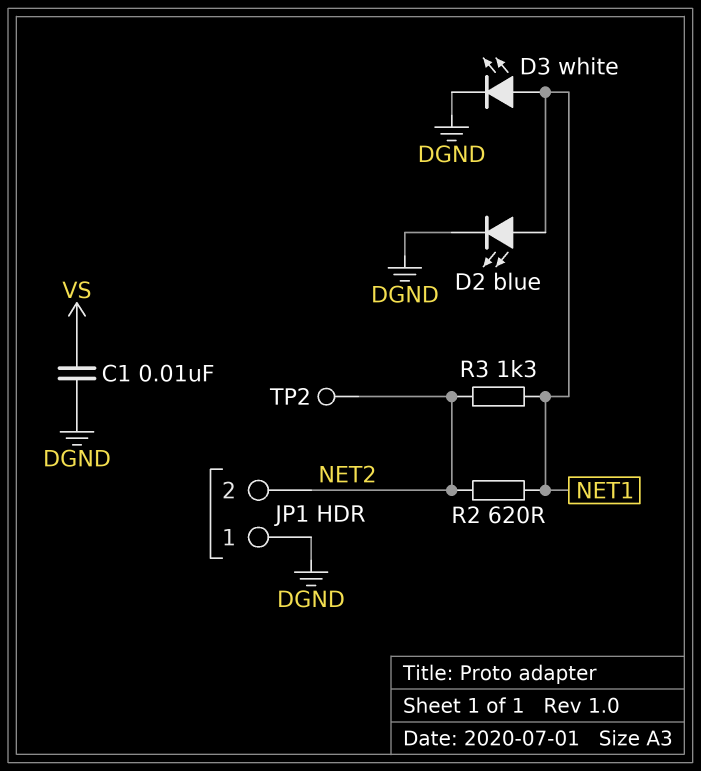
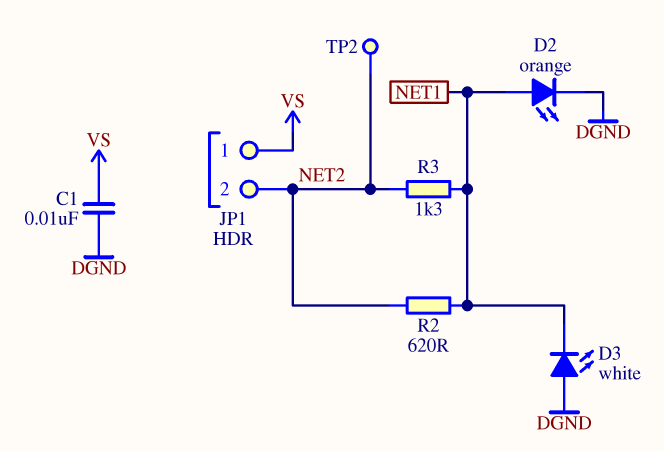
D2: LED blue (A NET1, K DGND) -> LED orange (A NET1, K DGND)
D3: LED white (A NET1, K DGND) -> LED white (A DGND, K NET1)
JP1 pin 1: DGND -> VS

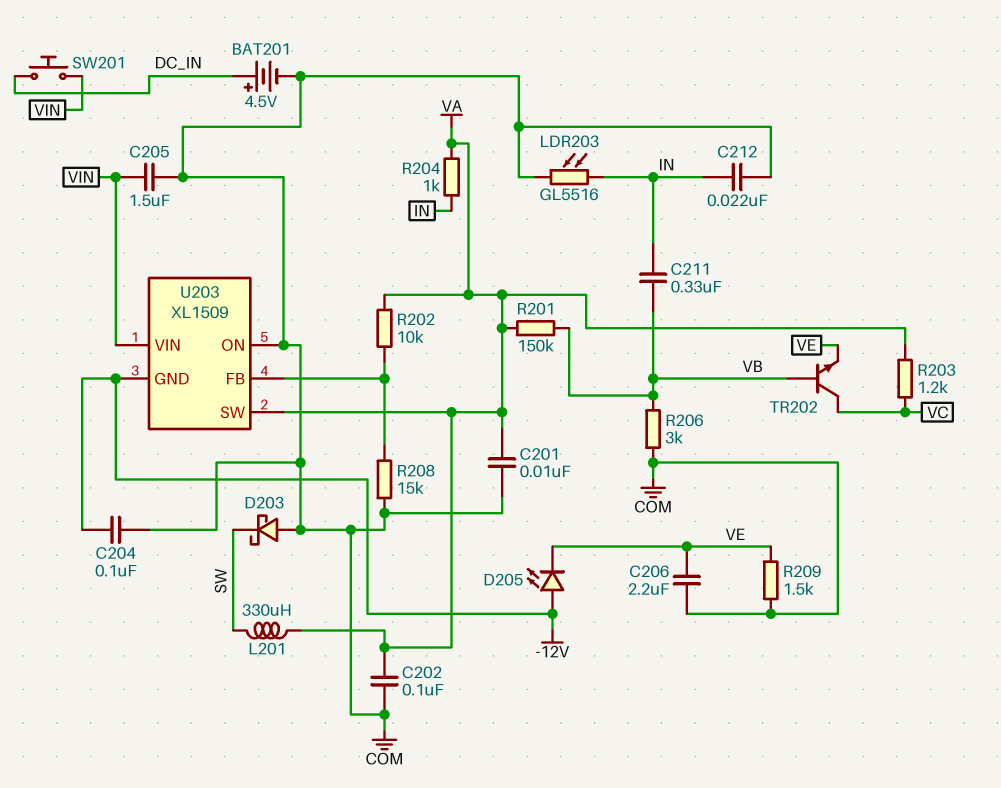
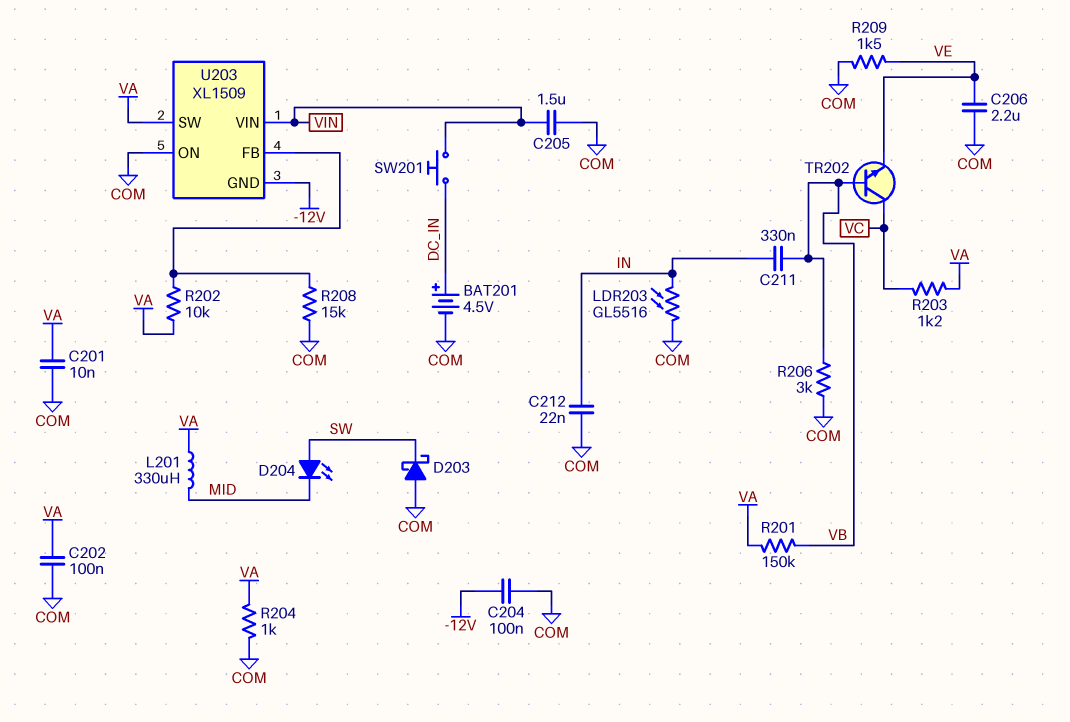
D204: none -> LED (A SW, K MID)
D205: LED (A -12V, K VE) -> none
L201: 330uH (SW, VA) -> 330uH (MID, VA)
R204: 1k (IN, VA) -> 1k (COM, VA)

——————

Task details: Your task is to copy each line from the material above that includes the word "DGND".

Written answer:
D2: LED blue (A NET1, K DGND) -> LED orange (A NET1, K DGND)
D3: LED white (A NET1, K DGND) -> LED white (A DGND, K NET1)
JP1 pin 1: DGND -> VS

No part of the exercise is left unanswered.